*** RECORD EXCERPTS ***

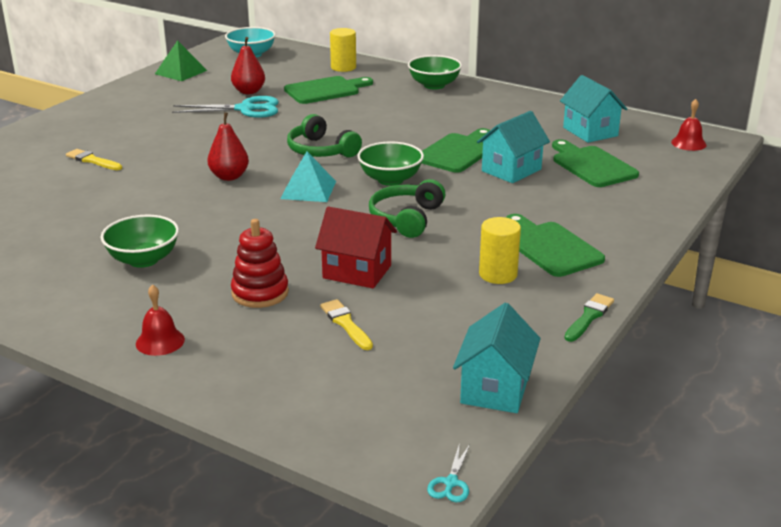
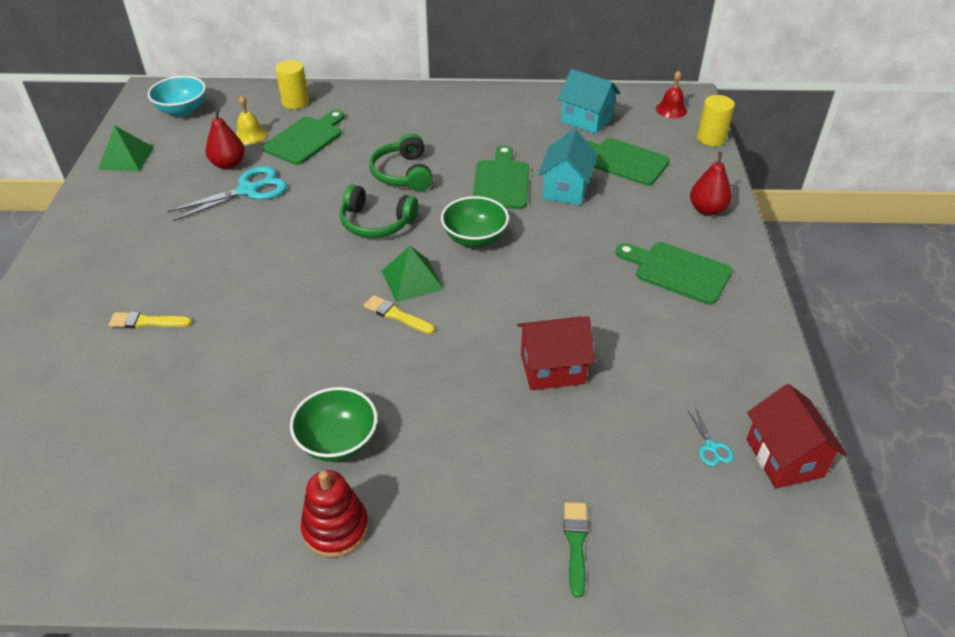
camera: 30 degrees left, 15 degrees up
(160, 341) = (459, 545): red bell -> none
(229, 177) = (318, 291): red pear -> red pear (707, 210)
(260, 293) = (492, 435): red stacking toy -> red stacking toy (335, 528)
(285, 79) = (250, 135): none -> yellow bell
(308, 190) = (412, 280): turquoise pyramid -> green pyramid
(345, 324) = (602, 439): yellow brush -> yellow brush (396, 315)
(406, 218) = (533, 283): green headphones -> green headphones (403, 173)
(434, 85) = (403, 101): green bowl -> none
(451, 483) = (849, 584): turquoise scissors -> turquoise scissors (711, 447)
(495, 389) = (784, 458): turquoise house -> red house
(498, 274) = (667, 321): yellow cylinder -> yellow cylinder (711, 139)
(589, 317) = (775, 340): green brush -> green brush (576, 543)

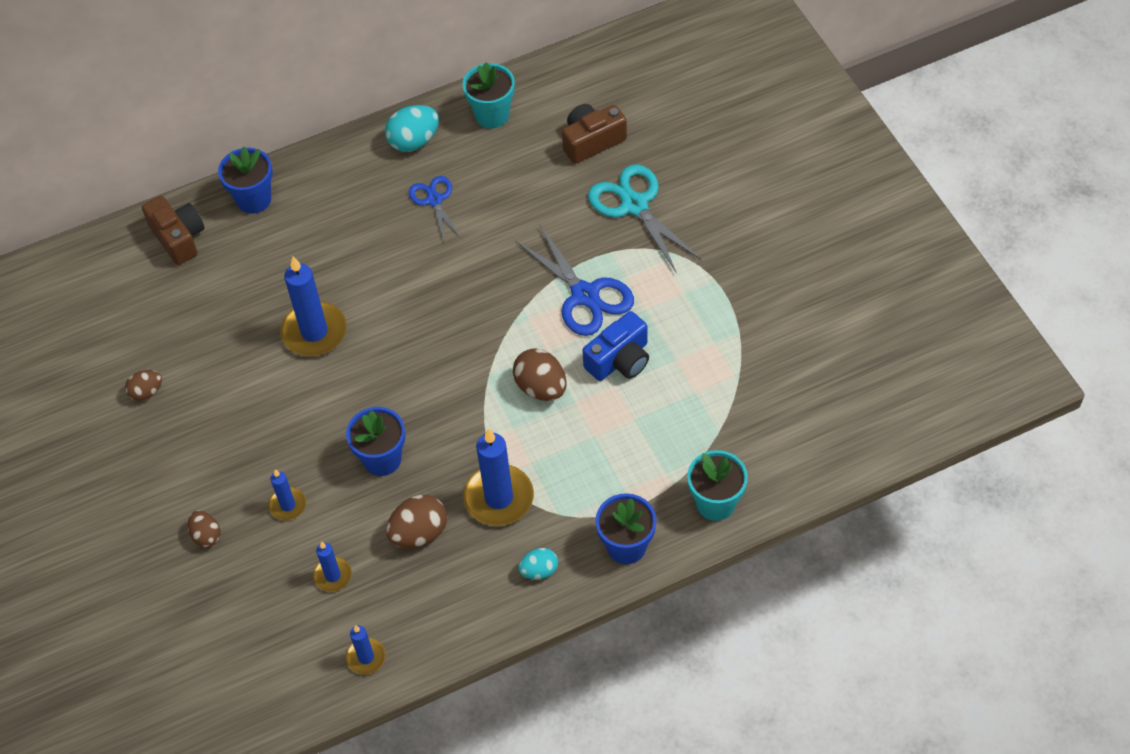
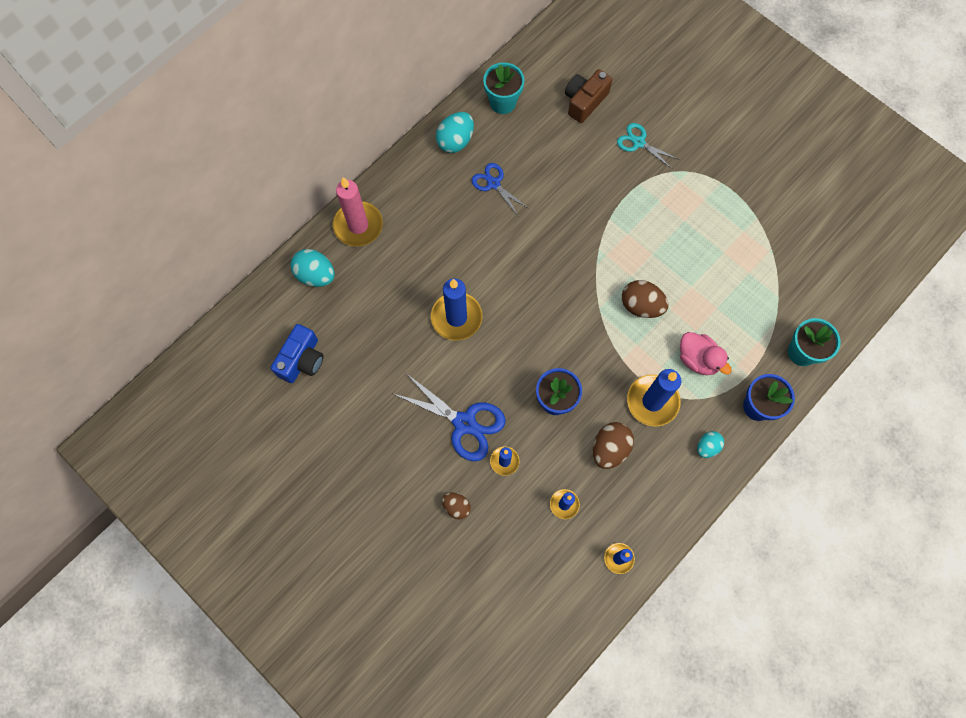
camera: 25 degrees left, 15 degrees up
(146, 392) = (354, 409): brown egg -> none
(178, 237) = (316, 275): brown camera -> turquoise egg
(254, 199) = (358, 225): blue flower pot -> pink candle
(580, 469) = (698, 359): none -> pink duck
(585, 295) = (637, 223): blue scissors -> blue scissors (464, 423)
(619, 360) = (685, 265): blue camera -> blue camera (302, 360)
(634, 205) = (638, 142): turquoise scissors -> turquoise scissors, size x0.61

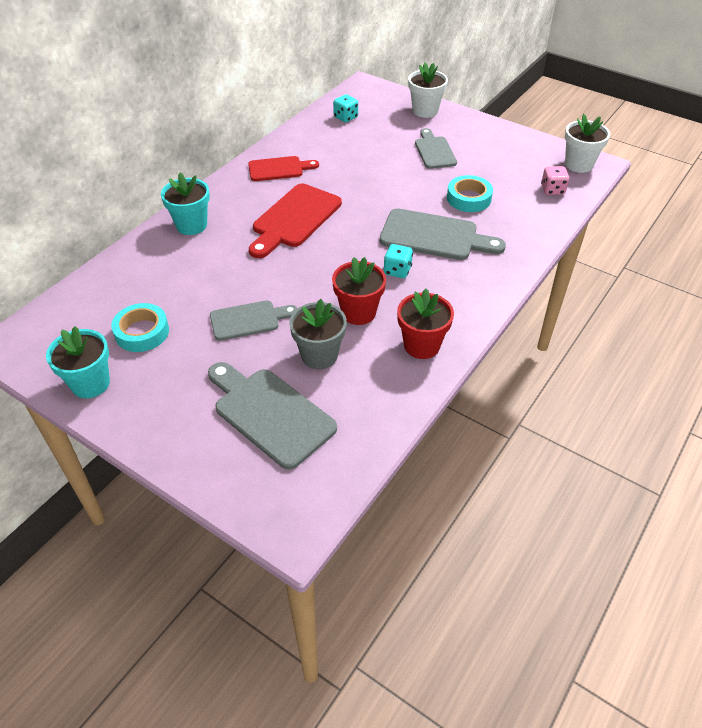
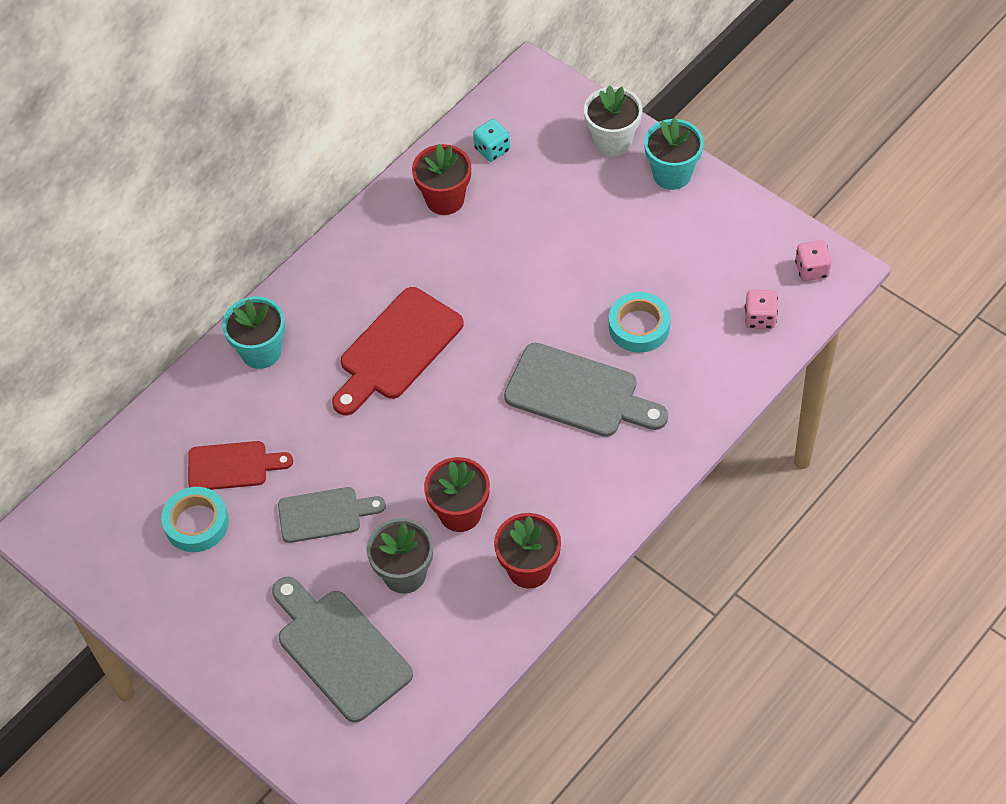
camera: 10 degrees right, 10 degrees up
(90, 383) = (138, 593): turquoise flower pot -> turquoise flower pot (672, 174)
(279, 169) = (385, 252): red cutting board -> red cutting board (233, 466)
(317, 141) = (445, 199): none -> red flower pot
(397, 271) = (519, 449): turquoise dice -> none
(434, 151) = (610, 229): grey cutting board -> none
(579, 164) = (811, 269): white flower pot -> pink dice

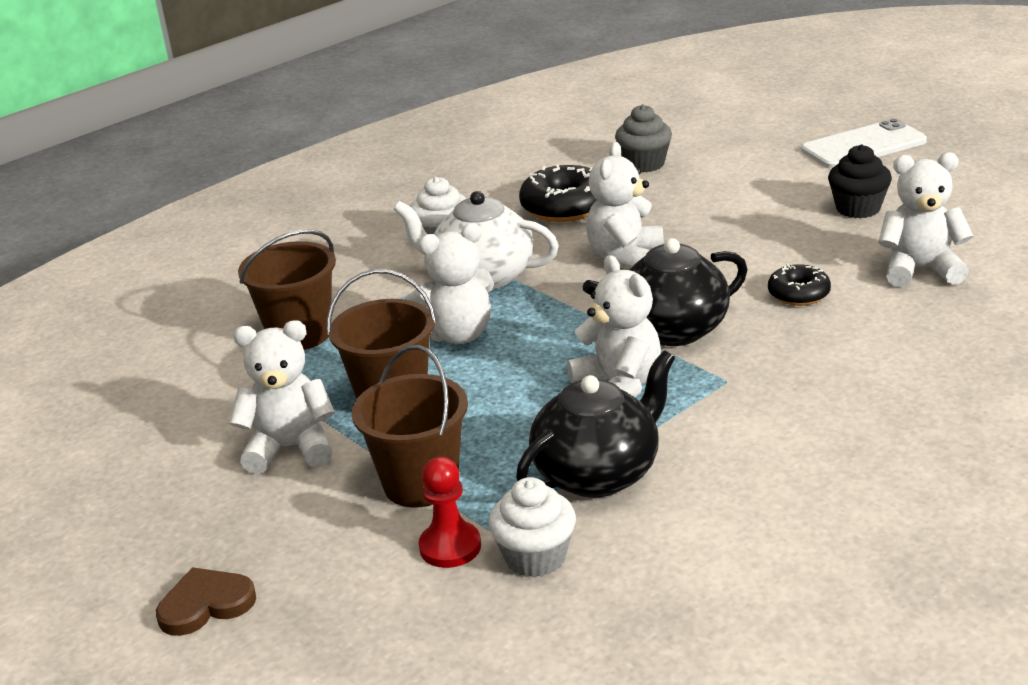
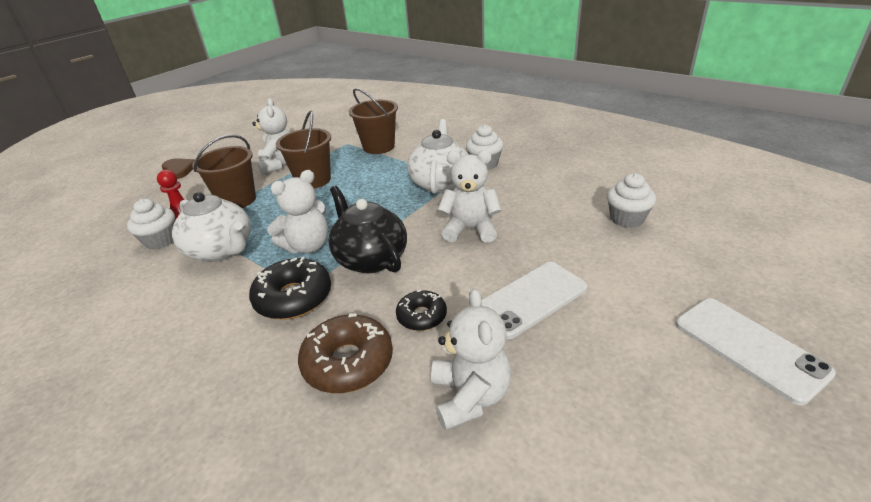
camera: 80 degrees right, 5 degrees up
(458, 334) = (374, 186): white teddy bear -> none
(565, 207) = (540, 196): black donut -> black donut (293, 298)
(598, 474) = (221, 250): black teapot -> white teapot
(644, 164) = (626, 219): grey cupcake -> white cupcake
(780, 230) = (530, 299): none -> white phone
(858, 208) = (590, 347): black cupcake -> none
(871, 338) = (348, 362): none -> brown donut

*** End of RECORD EXCERPTS ***

▶ [REQUIREMENT]: Repeat the lines exactly as they stand, from the opening line of the data through the line with "camera: 10 degrees right, 10 degrees up". Pictures stay out of the copy.

▶ [EXPECTED ANSWER]:
camera: 30 degrees left, 15 degrees up
(160, 341) = (459, 545): red bell -> none
(229, 177) = (318, 291): red pear -> red pear (707, 210)
(260, 293) = (492, 435): red stacking toy -> red stacking toy (335, 528)
(285, 79) = (250, 135): none -> yellow bell
(308, 190) = (412, 280): turquoise pyramid -> green pyramid
(345, 324) = (602, 439): yellow brush -> yellow brush (396, 315)
(406, 218) = (533, 283): green headphones -> green headphones (403, 173)
(434, 85) = (403, 101): green bowl -> none
(451, 483) = (849, 584): turquoise scissors -> turquoise scissors (711, 447)
(495, 389) = (784, 458): turquoise house -> red house
(498, 274) = (667, 321): yellow cylinder -> yellow cylinder (711, 139)
(589, 317) = (775, 340): green brush -> green brush (576, 543)

camera: 25 degrees left, 15 degrees up
(146, 392) = (354, 409): brown egg -> none
(178, 237) = (316, 275): brown camera -> turquoise egg
(254, 199) = (358, 225): blue flower pot -> pink candle
(580, 469) = (698, 359): none -> pink duck
(585, 295) = (637, 223): blue scissors -> blue scissors (464, 423)
(619, 360) = (685, 265): blue camera -> blue camera (302, 360)
(634, 205) = (638, 142): turquoise scissors -> turquoise scissors, size x0.61

camera: 10 degrees right, 10 degrees up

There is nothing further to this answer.